# [Task to carry out]
Each line below must be set down exactly as it stands.

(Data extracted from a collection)

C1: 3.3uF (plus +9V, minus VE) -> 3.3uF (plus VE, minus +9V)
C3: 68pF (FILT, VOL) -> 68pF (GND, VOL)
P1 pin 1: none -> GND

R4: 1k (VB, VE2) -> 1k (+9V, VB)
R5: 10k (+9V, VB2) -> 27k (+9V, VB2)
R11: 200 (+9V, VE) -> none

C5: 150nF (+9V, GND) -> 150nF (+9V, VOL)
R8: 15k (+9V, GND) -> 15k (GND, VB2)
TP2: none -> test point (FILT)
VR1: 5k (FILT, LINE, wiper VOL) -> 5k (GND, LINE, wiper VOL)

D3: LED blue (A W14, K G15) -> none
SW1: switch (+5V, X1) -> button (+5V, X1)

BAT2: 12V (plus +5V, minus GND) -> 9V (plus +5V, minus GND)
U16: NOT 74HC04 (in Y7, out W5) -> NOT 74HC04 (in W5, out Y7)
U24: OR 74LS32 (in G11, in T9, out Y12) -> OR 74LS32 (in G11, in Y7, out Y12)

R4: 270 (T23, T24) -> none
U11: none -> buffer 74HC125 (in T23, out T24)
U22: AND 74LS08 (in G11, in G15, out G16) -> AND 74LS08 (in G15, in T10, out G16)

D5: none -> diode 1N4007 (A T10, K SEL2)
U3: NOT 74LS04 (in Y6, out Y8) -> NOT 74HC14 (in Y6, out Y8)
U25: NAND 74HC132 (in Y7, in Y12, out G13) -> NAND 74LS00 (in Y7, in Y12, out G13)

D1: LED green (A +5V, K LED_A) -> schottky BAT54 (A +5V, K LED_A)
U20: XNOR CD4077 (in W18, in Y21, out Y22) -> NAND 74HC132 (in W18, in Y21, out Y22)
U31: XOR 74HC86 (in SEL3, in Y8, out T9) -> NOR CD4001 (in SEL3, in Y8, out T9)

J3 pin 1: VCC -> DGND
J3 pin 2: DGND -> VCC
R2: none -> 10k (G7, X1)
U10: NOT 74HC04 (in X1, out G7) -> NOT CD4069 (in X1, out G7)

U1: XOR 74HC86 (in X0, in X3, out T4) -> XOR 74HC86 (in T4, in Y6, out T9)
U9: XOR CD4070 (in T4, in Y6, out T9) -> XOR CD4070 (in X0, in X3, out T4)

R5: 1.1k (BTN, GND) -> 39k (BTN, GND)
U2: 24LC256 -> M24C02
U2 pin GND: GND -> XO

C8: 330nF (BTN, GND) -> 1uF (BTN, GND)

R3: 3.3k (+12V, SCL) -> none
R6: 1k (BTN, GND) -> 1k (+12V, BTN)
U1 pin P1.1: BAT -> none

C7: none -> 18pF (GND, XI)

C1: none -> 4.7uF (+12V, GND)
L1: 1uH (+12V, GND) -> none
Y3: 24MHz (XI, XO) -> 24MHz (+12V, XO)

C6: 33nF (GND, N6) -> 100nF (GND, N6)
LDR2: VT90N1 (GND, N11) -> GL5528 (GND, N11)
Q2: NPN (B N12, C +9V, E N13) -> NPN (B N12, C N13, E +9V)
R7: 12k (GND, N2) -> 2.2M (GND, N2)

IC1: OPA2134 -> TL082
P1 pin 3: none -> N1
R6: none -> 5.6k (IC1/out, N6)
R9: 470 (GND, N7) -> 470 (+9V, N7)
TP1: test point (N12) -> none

# [Solution to this task]
C1: 3.3uF (plus +9V, minus VE) -> 3.3uF (plus VE, minus +9V)
C3: 68pF (FILT, VOL) -> 68pF (GND, VOL)
P1 pin 1: none -> GND

R4: 1k (VB, VE2) -> 1k (+9V, VB)
R5: 10k (+9V, VB2) -> 27k (+9V, VB2)
R11: 200 (+9V, VE) -> none

C5: 150nF (+9V, GND) -> 150nF (+9V, VOL)
R8: 15k (+9V, GND) -> 15k (GND, VB2)
TP2: none -> test point (FILT)
VR1: 5k (FILT, LINE, wiper VOL) -> 5k (GND, LINE, wiper VOL)

D3: LED blue (A W14, K G15) -> none
SW1: switch (+5V, X1) -> button (+5V, X1)

BAT2: 12V (plus +5V, minus GND) -> 9V (plus +5V, minus GND)
U16: NOT 74HC04 (in Y7, out W5) -> NOT 74HC04 (in W5, out Y7)
U24: OR 74LS32 (in G11, in T9, out Y12) -> OR 74LS32 (in G11, in Y7, out Y12)

R4: 270 (T23, T24) -> none
U11: none -> buffer 74HC125 (in T23, out T24)
U22: AND 74LS08 (in G11, in G15, out G16) -> AND 74LS08 (in G15, in T10, out G16)

D5: none -> diode 1N4007 (A T10, K SEL2)
U3: NOT 74LS04 (in Y6, out Y8) -> NOT 74HC14 (in Y6, out Y8)
U25: NAND 74HC132 (in Y7, in Y12, out G13) -> NAND 74LS00 (in Y7, in Y12, out G13)

D1: LED green (A +5V, K LED_A) -> schottky BAT54 (A +5V, K LED_A)
U20: XNOR CD4077 (in W18, in Y21, out Y22) -> NAND 74HC132 (in W18, in Y21, out Y22)
U31: XOR 74HC86 (in SEL3, in Y8, out T9) -> NOR CD4001 (in SEL3, in Y8, out T9)

J3 pin 1: VCC -> DGND
J3 pin 2: DGND -> VCC
R2: none -> 10k (G7, X1)
U10: NOT 74HC04 (in X1, out G7) -> NOT CD4069 (in X1, out G7)

U1: XOR 74HC86 (in X0, in X3, out T4) -> XOR 74HC86 (in T4, in Y6, out T9)
U9: XOR CD4070 (in T4, in Y6, out T9) -> XOR CD4070 (in X0, in X3, out T4)

R5: 1.1k (BTN, GND) -> 39k (BTN, GND)
U2: 24LC256 -> M24C02
U2 pin GND: GND -> XO

C8: 330nF (BTN, GND) -> 1uF (BTN, GND)

R3: 3.3k (+12V, SCL) -> none
R6: 1k (BTN, GND) -> 1k (+12V, BTN)
U1 pin P1.1: BAT -> none

C7: none -> 18pF (GND, XI)

C1: none -> 4.7uF (+12V, GND)
L1: 1uH (+12V, GND) -> none
Y3: 24MHz (XI, XO) -> 24MHz (+12V, XO)

C6: 33nF (GND, N6) -> 100nF (GND, N6)
LDR2: VT90N1 (GND, N11) -> GL5528 (GND, N11)
Q2: NPN (B N12, C +9V, E N13) -> NPN (B N12, C N13, E +9V)
R7: 12k (GND, N2) -> 2.2M (GND, N2)

IC1: OPA2134 -> TL082
P1 pin 3: none -> N1
R6: none -> 5.6k (IC1/out, N6)
R9: 470 (GND, N7) -> 470 (+9V, N7)
TP1: test point (N12) -> none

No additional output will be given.